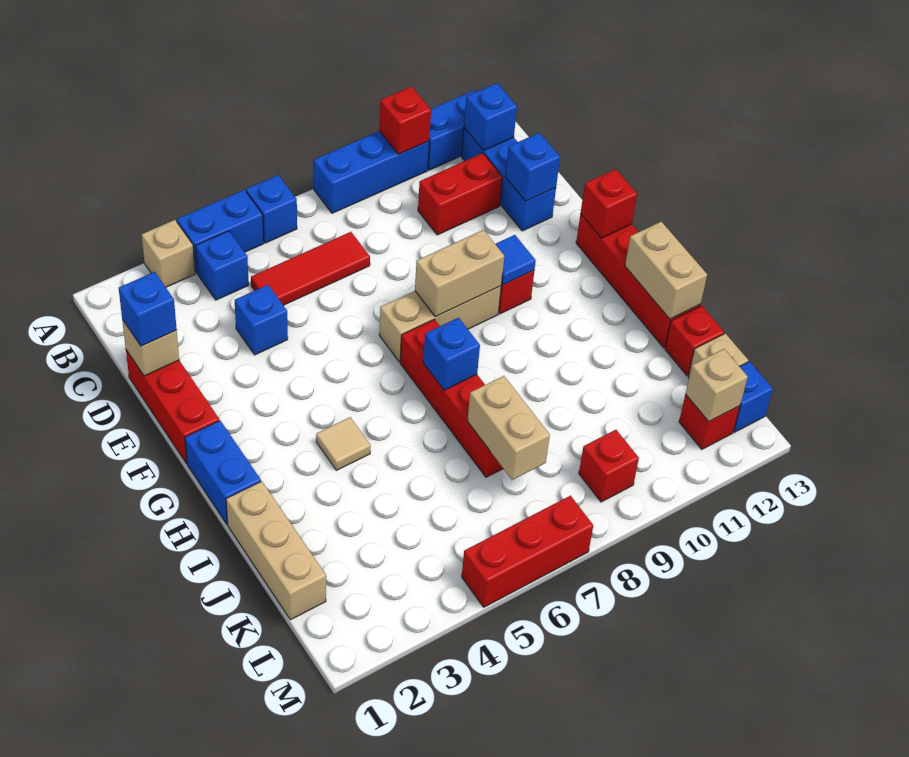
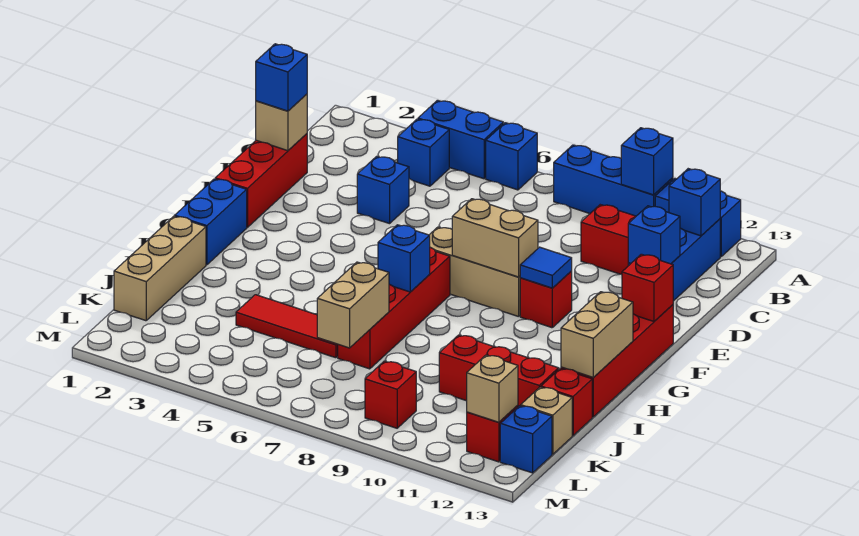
tan brick A3 level 1 -> none
red brick A10 level 2 -> blue brick A10 level 2
red tile C5:C7 level 1 -> red tile J4:J6 level 1
tan tile H4 level 1 -> none
red brick M5:M7 level 1 -> red brick J10:J12 level 1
_ _ _
- _EXERCISE REQUIREMENTS_: Everything in the records above must be repeated exactly, apart from the pictures.

- _ANSWER FOR THIS EXERCISE_:
tan brick A3 level 1 -> none
red brick A10 level 2 -> blue brick A10 level 2
red tile C5:C7 level 1 -> red tile J4:J6 level 1
tan tile H4 level 1 -> none
red brick M5:M7 level 1 -> red brick J10:J12 level 1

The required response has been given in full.